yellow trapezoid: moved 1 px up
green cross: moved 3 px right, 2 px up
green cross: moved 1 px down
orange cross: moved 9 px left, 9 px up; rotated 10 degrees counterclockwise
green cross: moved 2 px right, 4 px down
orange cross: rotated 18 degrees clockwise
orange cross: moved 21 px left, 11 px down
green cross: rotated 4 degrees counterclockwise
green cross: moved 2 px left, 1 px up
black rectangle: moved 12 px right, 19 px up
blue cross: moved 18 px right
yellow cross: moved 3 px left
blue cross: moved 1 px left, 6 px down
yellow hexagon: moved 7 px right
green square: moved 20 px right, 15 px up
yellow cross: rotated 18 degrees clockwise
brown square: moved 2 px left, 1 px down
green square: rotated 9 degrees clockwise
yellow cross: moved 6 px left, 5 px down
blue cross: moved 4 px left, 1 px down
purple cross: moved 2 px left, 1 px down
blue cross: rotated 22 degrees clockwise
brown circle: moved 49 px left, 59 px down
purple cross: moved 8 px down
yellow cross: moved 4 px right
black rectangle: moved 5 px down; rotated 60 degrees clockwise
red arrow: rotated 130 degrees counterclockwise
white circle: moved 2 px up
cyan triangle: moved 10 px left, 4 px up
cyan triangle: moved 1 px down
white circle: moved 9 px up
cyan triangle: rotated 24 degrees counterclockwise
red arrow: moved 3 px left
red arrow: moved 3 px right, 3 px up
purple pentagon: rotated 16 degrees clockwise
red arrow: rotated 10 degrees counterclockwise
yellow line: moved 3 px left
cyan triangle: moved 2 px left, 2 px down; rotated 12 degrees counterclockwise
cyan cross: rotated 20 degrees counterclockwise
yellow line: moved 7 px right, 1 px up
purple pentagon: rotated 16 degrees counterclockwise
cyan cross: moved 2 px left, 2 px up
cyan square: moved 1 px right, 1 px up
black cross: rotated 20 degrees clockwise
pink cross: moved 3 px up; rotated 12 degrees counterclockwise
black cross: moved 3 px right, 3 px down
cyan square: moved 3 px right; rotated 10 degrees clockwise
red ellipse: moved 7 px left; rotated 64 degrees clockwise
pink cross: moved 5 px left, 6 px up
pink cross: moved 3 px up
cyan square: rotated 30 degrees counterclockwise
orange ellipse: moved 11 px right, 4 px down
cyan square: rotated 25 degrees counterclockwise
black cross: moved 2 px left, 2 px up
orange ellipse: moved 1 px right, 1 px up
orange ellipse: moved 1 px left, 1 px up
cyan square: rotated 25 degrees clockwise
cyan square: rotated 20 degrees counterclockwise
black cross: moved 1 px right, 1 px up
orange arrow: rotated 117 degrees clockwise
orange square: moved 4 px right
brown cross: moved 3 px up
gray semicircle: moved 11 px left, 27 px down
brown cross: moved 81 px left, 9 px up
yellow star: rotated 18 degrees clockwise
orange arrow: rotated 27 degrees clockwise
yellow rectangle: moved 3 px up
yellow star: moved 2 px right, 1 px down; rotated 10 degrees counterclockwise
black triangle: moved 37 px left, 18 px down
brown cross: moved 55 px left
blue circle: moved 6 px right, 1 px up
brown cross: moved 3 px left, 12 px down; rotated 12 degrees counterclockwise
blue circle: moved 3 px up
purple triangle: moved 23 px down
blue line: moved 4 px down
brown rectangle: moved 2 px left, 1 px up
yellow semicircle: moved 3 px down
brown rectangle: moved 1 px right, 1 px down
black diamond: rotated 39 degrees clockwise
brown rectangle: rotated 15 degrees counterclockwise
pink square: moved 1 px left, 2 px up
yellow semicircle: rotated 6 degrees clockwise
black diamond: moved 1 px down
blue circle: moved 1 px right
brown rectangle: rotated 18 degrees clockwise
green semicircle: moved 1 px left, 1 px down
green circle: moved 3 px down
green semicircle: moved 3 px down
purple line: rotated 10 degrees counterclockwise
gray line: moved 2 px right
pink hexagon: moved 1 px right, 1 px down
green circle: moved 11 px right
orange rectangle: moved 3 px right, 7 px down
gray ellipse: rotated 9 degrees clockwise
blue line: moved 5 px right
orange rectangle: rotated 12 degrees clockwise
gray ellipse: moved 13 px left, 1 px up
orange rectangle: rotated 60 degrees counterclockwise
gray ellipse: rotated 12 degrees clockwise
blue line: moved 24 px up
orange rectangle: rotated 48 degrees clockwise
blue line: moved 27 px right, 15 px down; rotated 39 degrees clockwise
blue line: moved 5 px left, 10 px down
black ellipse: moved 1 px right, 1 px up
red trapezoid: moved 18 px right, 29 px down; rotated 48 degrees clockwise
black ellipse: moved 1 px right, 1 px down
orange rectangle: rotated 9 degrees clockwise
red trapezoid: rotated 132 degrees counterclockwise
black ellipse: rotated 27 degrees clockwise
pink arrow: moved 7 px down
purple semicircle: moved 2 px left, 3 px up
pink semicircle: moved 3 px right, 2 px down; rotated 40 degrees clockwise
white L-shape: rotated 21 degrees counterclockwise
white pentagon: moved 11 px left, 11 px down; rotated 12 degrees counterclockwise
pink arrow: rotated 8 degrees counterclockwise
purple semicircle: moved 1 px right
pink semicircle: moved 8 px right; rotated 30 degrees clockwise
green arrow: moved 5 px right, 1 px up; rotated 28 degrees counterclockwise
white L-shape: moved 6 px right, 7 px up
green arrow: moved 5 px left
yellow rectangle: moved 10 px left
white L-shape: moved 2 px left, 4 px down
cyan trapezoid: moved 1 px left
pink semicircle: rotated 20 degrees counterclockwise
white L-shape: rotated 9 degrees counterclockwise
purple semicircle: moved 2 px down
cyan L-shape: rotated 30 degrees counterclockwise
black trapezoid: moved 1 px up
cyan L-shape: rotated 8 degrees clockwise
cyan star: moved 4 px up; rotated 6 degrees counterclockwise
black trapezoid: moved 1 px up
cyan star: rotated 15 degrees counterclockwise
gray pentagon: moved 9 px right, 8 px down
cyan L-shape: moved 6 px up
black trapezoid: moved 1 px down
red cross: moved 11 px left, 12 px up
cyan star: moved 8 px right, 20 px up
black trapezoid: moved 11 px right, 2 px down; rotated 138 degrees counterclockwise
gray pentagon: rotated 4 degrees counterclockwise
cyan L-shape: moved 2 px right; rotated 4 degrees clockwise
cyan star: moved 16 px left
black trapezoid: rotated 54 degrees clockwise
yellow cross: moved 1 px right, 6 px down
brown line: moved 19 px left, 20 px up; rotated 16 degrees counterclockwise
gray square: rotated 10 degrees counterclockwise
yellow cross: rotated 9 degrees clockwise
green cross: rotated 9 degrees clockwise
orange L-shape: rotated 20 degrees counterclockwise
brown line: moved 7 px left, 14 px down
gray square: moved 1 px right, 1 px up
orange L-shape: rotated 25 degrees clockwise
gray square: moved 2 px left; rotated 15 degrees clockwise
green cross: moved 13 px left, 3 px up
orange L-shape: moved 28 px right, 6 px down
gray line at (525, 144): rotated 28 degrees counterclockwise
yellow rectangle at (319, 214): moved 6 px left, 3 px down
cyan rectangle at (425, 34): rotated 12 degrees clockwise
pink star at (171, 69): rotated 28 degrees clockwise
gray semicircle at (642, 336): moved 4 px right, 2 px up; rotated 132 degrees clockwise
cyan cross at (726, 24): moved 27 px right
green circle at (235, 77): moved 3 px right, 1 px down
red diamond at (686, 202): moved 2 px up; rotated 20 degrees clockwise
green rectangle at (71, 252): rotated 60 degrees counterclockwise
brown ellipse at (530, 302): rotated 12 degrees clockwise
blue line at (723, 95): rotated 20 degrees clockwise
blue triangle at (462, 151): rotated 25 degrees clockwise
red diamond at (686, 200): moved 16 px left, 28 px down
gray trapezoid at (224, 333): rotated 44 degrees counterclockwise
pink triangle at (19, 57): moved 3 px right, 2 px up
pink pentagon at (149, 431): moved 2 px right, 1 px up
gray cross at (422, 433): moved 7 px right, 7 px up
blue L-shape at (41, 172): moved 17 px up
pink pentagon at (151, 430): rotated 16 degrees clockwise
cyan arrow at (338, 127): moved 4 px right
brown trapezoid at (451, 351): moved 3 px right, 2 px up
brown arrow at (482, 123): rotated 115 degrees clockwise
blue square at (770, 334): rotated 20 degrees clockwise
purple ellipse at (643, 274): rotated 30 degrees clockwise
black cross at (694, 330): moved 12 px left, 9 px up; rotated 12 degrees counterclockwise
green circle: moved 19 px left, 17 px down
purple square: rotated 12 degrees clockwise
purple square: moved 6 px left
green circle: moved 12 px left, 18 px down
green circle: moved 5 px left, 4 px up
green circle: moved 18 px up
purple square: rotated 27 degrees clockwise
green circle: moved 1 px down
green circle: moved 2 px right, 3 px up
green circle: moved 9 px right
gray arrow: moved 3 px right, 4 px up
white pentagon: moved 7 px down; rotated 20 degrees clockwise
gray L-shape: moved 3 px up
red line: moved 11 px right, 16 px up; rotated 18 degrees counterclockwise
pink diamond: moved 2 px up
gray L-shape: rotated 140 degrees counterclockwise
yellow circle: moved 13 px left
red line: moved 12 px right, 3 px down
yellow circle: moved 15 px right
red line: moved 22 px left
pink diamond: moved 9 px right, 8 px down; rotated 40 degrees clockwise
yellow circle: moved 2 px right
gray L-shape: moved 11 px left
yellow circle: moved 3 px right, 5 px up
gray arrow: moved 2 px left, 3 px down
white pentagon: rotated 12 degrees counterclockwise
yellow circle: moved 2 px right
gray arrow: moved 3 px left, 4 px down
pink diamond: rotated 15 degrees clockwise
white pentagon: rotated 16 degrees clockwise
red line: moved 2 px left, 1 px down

※ ※ ※

*Instructions for the task*:
Reproduce, without alteration, the lines of the records from the first line through the line containing "purple cross: moved 2 px left, 1 px down", including both.

*Solution for this exercise*:
yellow trapezoid: moved 1 px up
green cross: moved 3 px right, 2 px up
green cross: moved 1 px down
orange cross: moved 9 px left, 9 px up; rotated 10 degrees counterclockwise
green cross: moved 2 px right, 4 px down
orange cross: rotated 18 degrees clockwise
orange cross: moved 21 px left, 11 px down
green cross: rotated 4 degrees counterclockwise
green cross: moved 2 px left, 1 px up
black rectangle: moved 12 px right, 19 px up
blue cross: moved 18 px right
yellow cross: moved 3 px left
blue cross: moved 1 px left, 6 px down
yellow hexagon: moved 7 px right
green square: moved 20 px right, 15 px up
yellow cross: rotated 18 degrees clockwise
brown square: moved 2 px left, 1 px down
green square: rotated 9 degrees clockwise
yellow cross: moved 6 px left, 5 px down
blue cross: moved 4 px left, 1 px down
purple cross: moved 2 px left, 1 px down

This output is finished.